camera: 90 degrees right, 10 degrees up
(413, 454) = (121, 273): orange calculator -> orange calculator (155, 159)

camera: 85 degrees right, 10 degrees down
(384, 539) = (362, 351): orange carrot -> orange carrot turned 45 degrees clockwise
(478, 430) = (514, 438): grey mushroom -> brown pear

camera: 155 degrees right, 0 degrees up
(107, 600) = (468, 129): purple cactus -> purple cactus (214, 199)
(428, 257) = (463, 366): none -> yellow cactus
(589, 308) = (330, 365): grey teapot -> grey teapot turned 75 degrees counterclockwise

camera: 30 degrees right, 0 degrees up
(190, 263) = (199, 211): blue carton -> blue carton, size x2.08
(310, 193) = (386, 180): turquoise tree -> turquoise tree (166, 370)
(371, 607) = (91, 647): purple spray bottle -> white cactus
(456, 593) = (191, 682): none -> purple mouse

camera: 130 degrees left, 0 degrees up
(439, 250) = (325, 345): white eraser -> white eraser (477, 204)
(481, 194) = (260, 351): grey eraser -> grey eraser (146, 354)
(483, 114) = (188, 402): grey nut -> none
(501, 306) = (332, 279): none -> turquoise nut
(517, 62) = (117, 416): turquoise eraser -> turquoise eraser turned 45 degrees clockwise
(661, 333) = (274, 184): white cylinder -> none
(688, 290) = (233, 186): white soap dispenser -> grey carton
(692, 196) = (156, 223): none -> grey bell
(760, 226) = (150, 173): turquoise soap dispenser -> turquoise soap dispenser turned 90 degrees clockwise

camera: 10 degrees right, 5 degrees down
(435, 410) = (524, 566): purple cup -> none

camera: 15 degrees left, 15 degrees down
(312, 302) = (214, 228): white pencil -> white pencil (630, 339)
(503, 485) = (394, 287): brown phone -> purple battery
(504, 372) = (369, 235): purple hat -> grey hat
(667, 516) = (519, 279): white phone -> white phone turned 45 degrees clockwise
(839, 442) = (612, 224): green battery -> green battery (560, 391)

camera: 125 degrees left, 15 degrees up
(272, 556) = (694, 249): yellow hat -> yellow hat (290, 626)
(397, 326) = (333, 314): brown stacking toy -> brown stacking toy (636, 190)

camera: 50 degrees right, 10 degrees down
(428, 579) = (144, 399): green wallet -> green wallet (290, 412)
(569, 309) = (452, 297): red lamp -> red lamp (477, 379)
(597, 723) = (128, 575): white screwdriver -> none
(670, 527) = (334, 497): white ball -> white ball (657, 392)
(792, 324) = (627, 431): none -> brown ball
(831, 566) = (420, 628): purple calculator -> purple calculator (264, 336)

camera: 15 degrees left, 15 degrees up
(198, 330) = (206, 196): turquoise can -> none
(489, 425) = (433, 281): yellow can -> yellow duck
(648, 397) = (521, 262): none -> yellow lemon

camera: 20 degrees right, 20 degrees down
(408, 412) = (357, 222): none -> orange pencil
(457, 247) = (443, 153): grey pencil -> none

-*-

Task description: There is a run of lines above from the one with "(692, 196) = (156, 223): none -> grey bell" to the one with "(198, 330) = (206, 196): turquoise"; print exactly that run, both ends included, and nothing else.

Response to the task:
(692, 196) = (156, 223): none -> grey bell
(760, 226) = (150, 173): turquoise soap dispenser -> turquoise soap dispenser turned 90 degrees clockwise

camera: 10 degrees right, 5 degrees down
(435, 410) = (524, 566): purple cup -> none

camera: 15 degrees left, 15 degrees down
(312, 302) = (214, 228): white pencil -> white pencil (630, 339)
(503, 485) = (394, 287): brown phone -> purple battery
(504, 372) = (369, 235): purple hat -> grey hat
(667, 516) = (519, 279): white phone -> white phone turned 45 degrees clockwise
(839, 442) = (612, 224): green battery -> green battery (560, 391)

camera: 125 degrees left, 15 degrees up
(272, 556) = (694, 249): yellow hat -> yellow hat (290, 626)
(397, 326) = (333, 314): brown stacking toy -> brown stacking toy (636, 190)

camera: 50 degrees right, 10 degrees down
(428, 579) = (144, 399): green wallet -> green wallet (290, 412)
(569, 309) = (452, 297): red lamp -> red lamp (477, 379)
(597, 723) = (128, 575): white screwdriver -> none
(670, 527) = (334, 497): white ball -> white ball (657, 392)
(792, 324) = (627, 431): none -> brown ball
(831, 566) = (420, 628): purple calculator -> purple calculator (264, 336)

camera: 15 degrees left, 15 degrees up
(198, 330) = (206, 196): turquoise can -> none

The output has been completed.